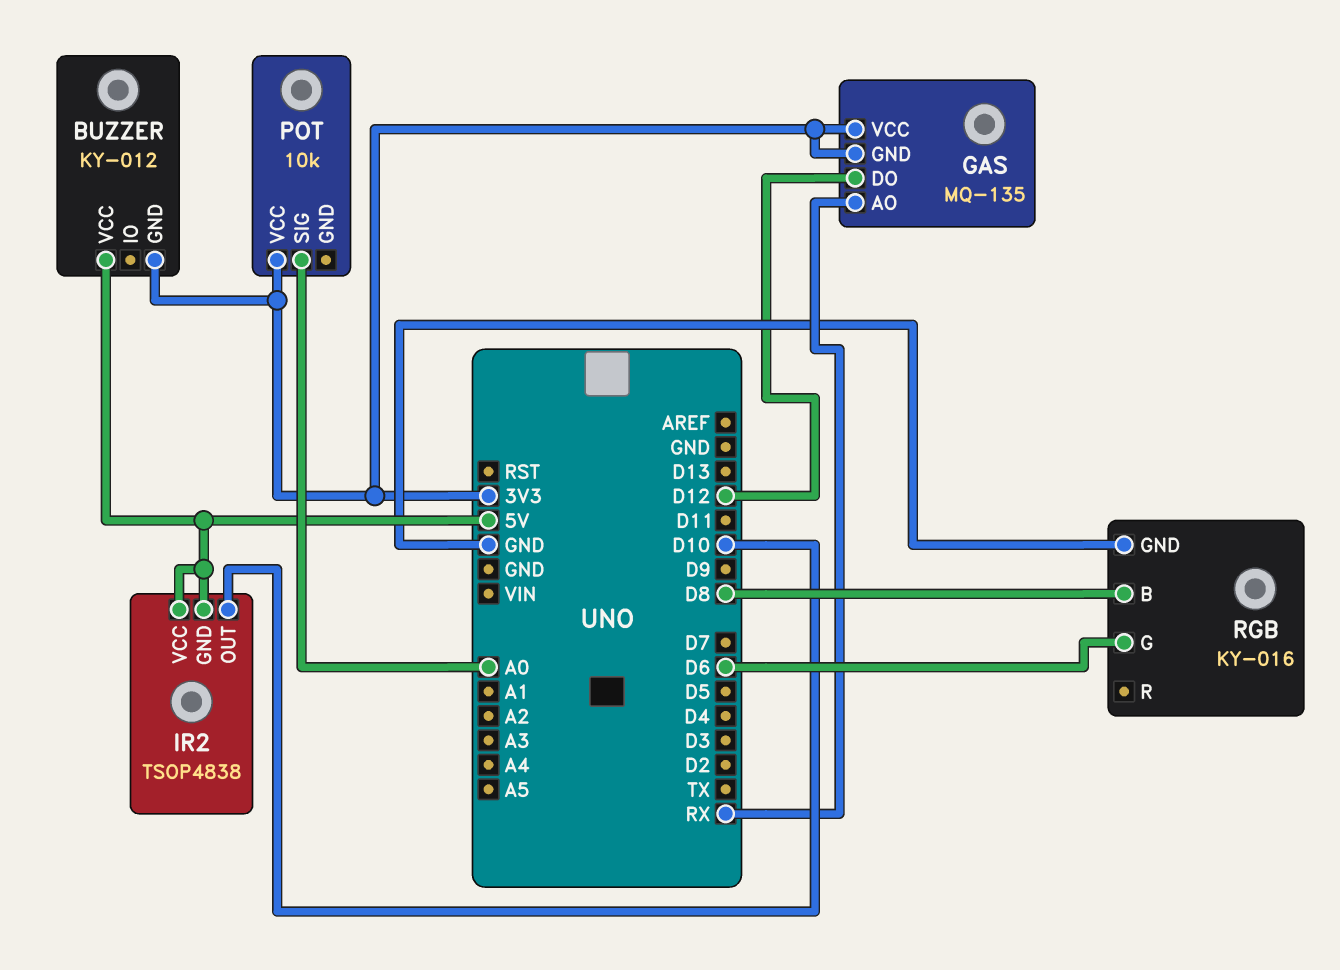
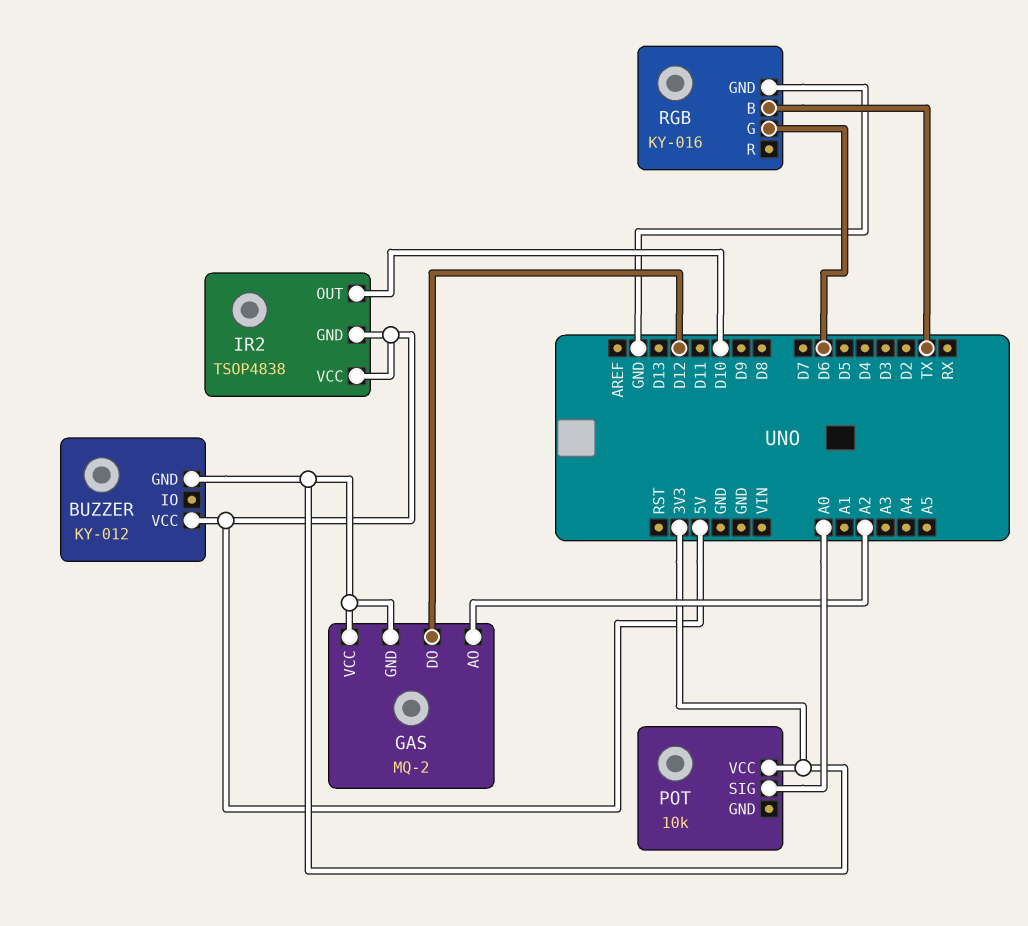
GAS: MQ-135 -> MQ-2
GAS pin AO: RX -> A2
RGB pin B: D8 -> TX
--
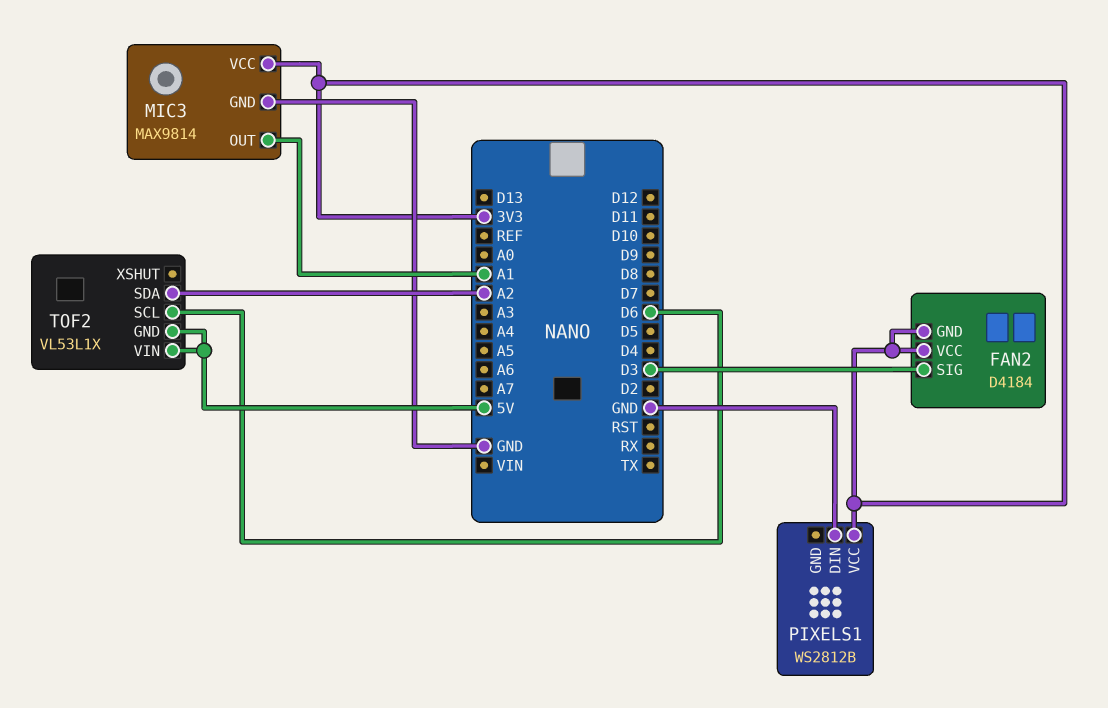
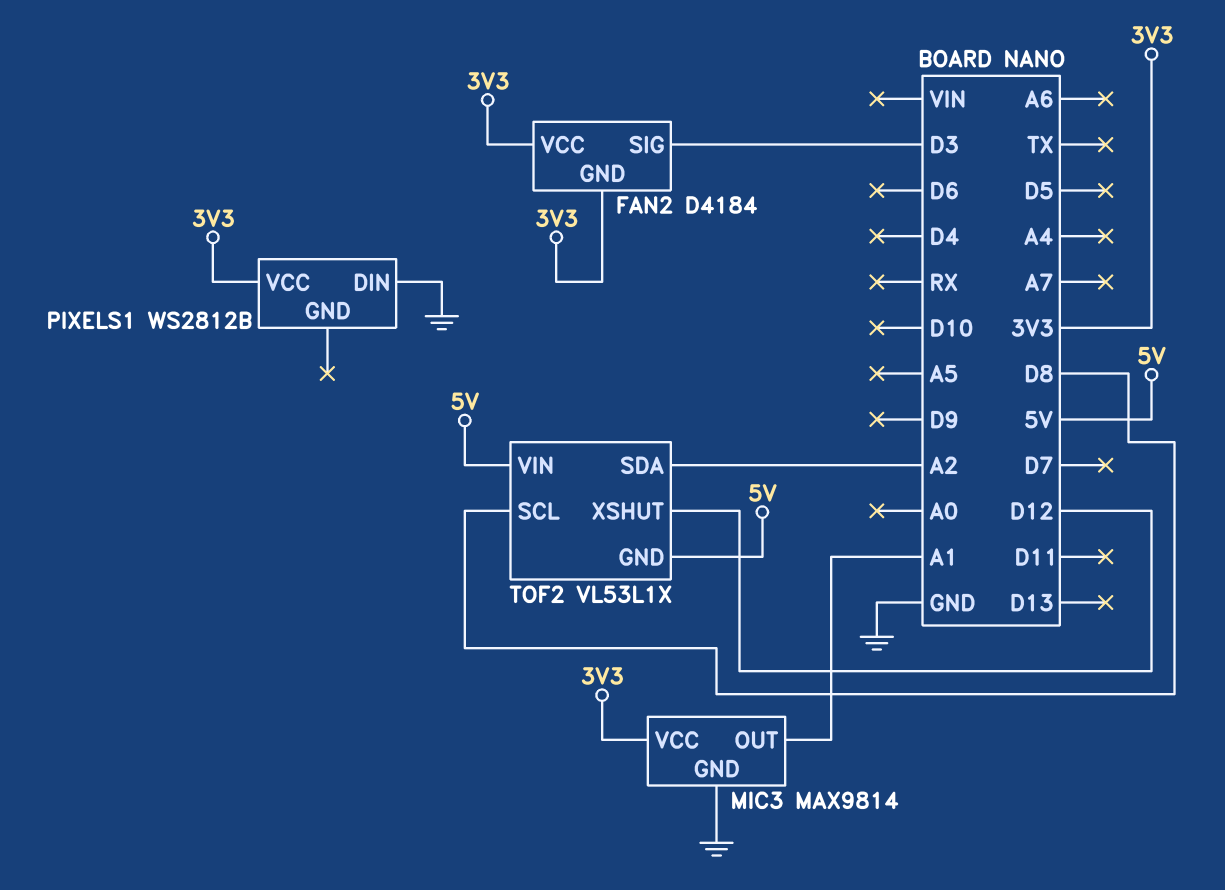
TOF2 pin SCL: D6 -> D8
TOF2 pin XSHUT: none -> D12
* * *
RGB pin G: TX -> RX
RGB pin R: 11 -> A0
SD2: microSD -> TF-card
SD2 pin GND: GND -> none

§ The task: Using only the data above, copy out the lines that include the word "none".

§ Your solution:
TOF2 pin XSHUT: none -> D12
SD2 pin GND: GND -> none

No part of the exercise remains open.